[TASK TO COMPLETE]
Everything from the line that contains "pink brick D6:D8" to the end of the listing below, both ends included, is to be transcribed word for word, and nothing else.

[RECORDED DATA]
┄┄┄┄┄┄┄┄┄┄┄┄┄┄┄┄┄┄┄┄
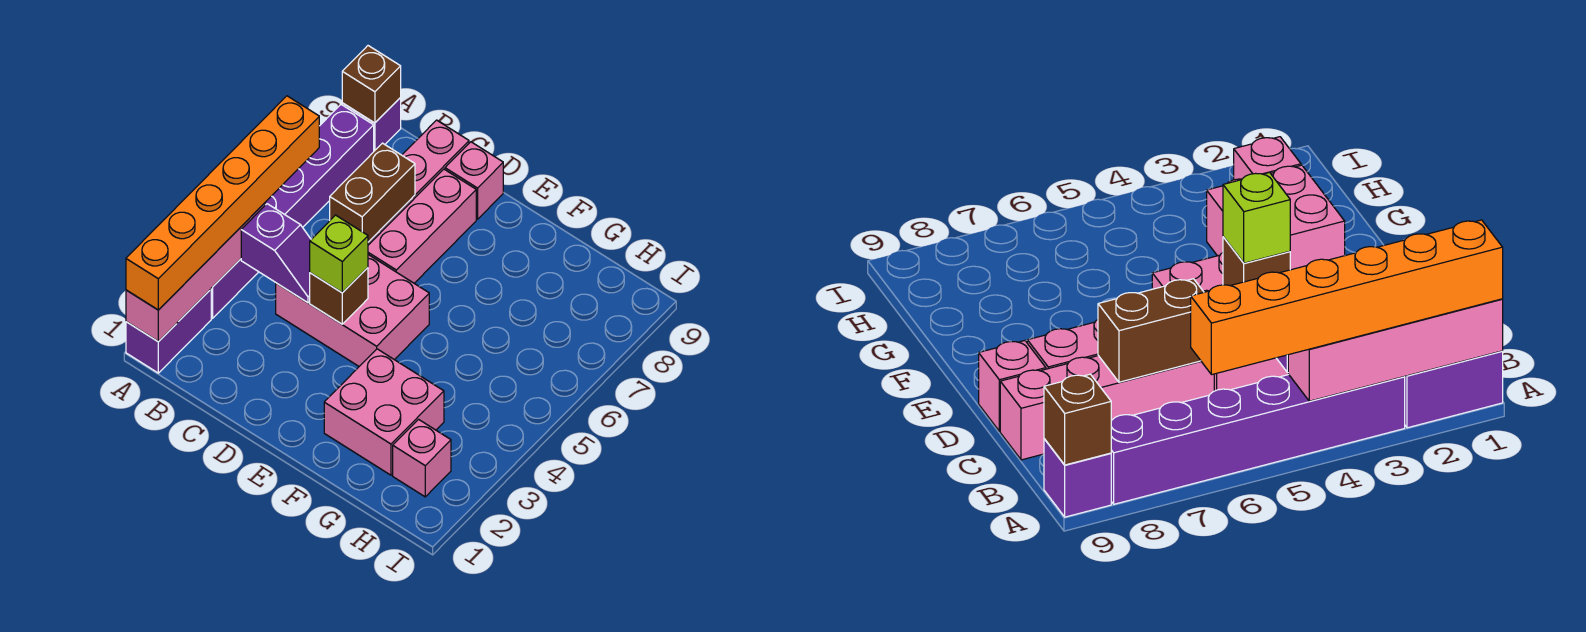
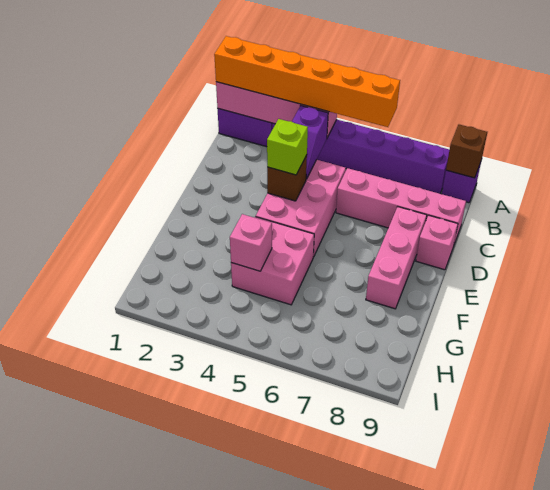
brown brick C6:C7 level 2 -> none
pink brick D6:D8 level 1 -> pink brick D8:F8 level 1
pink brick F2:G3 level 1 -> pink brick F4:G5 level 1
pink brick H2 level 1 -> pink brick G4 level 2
┄┄┄┄┄┄┄┄┄┄┄┄┄┄┄┄┄┄┄┄
[TASK OUTPUT]
pink brick D6:D8 level 1 -> pink brick D8:F8 level 1
pink brick F2:G3 level 1 -> pink brick F4:G5 level 1
pink brick H2 level 1 -> pink brick G4 level 2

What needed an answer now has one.